PROVIDED ENTRIES
****************
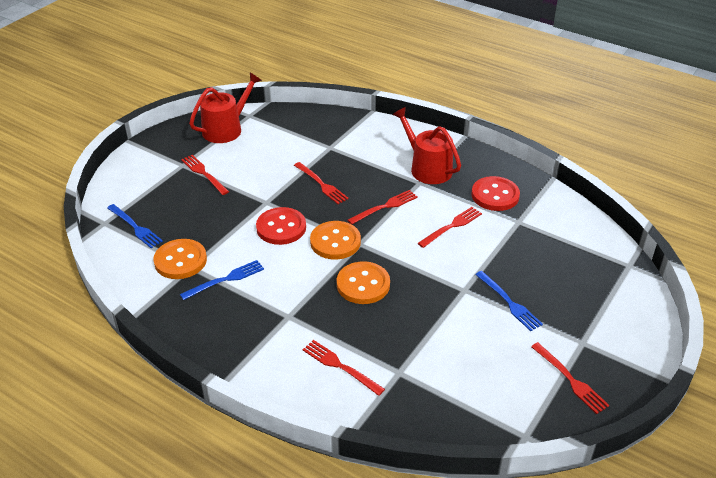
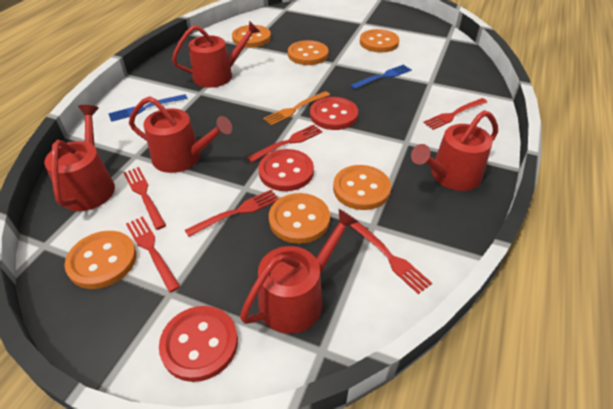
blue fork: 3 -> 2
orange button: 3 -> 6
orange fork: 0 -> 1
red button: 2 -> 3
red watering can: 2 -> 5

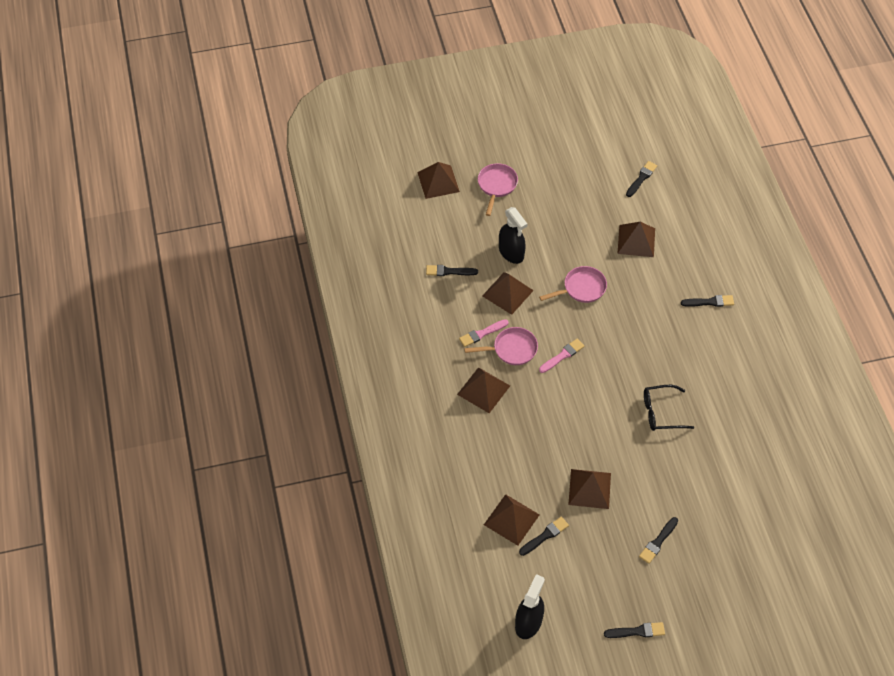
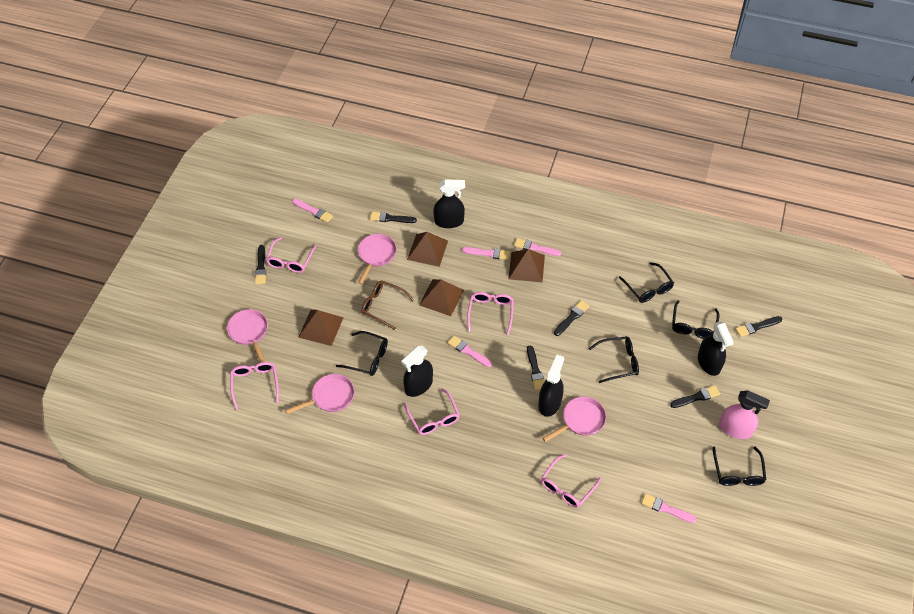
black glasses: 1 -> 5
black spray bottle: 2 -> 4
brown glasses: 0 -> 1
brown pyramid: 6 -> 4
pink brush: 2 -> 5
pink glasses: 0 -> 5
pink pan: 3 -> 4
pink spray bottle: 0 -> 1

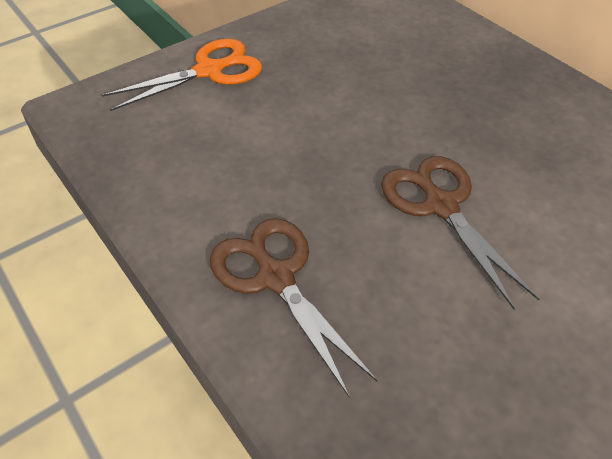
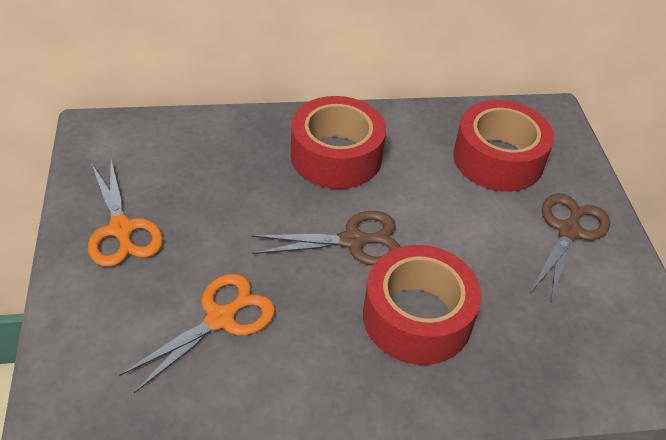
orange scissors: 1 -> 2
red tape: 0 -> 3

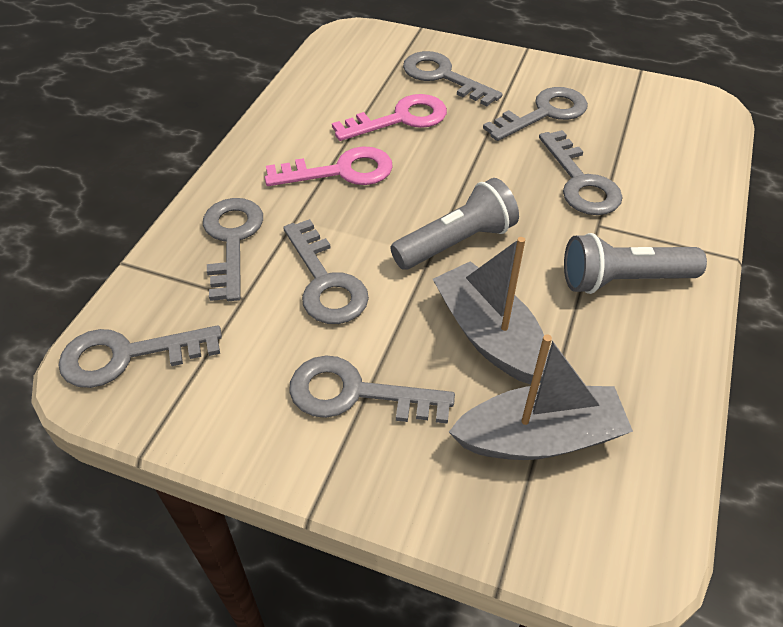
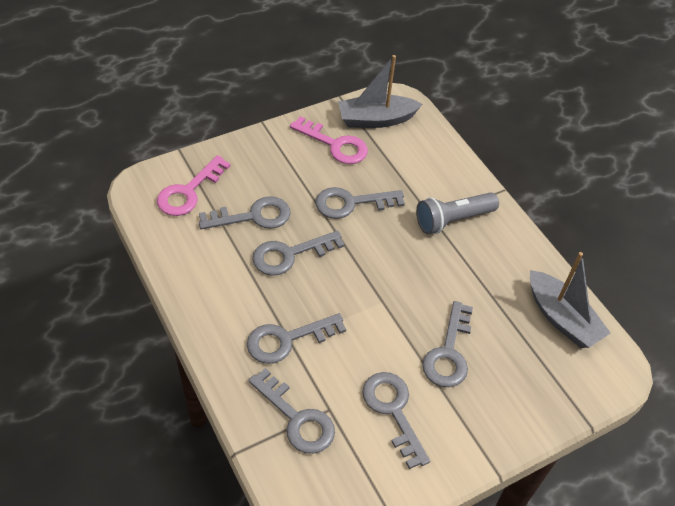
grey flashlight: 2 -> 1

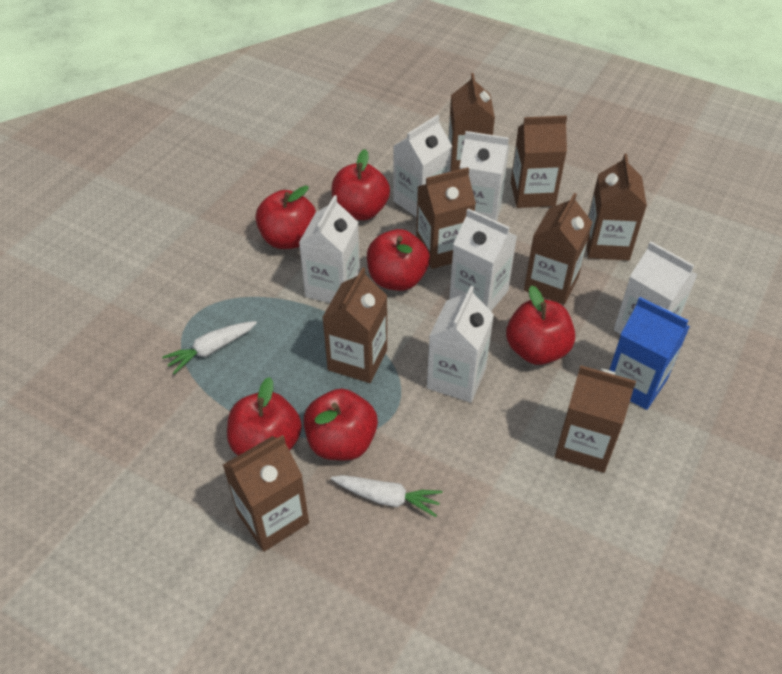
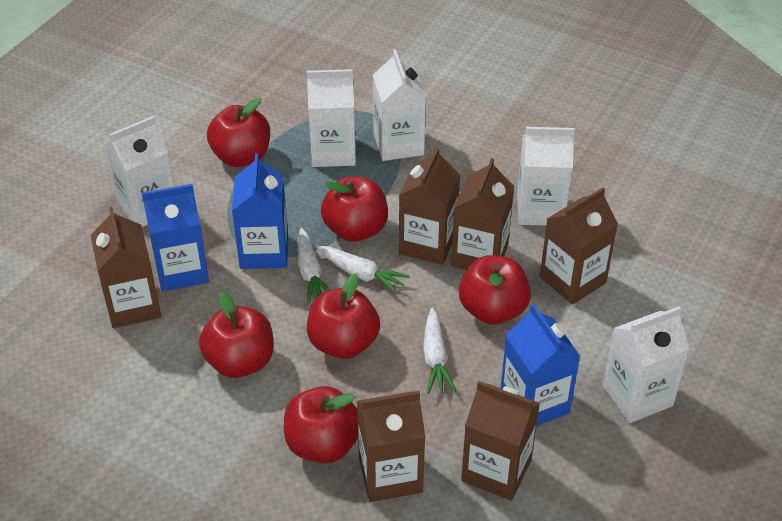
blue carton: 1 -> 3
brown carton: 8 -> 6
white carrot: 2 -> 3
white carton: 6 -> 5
****************
Nothing but the pictures is to be left out; repeat the data exactly.

WRITTEN RESPONSE
blue fork: 3 -> 2
orange button: 3 -> 6
orange fork: 0 -> 1
red button: 2 -> 3
red watering can: 2 -> 5

black glasses: 1 -> 5
black spray bottle: 2 -> 4
brown glasses: 0 -> 1
brown pyramid: 6 -> 4
pink brush: 2 -> 5
pink glasses: 0 -> 5
pink pan: 3 -> 4
pink spray bottle: 0 -> 1

orange scissors: 1 -> 2
red tape: 0 -> 3

grey flashlight: 2 -> 1

blue carton: 1 -> 3
brown carton: 8 -> 6
white carrot: 2 -> 3
white carton: 6 -> 5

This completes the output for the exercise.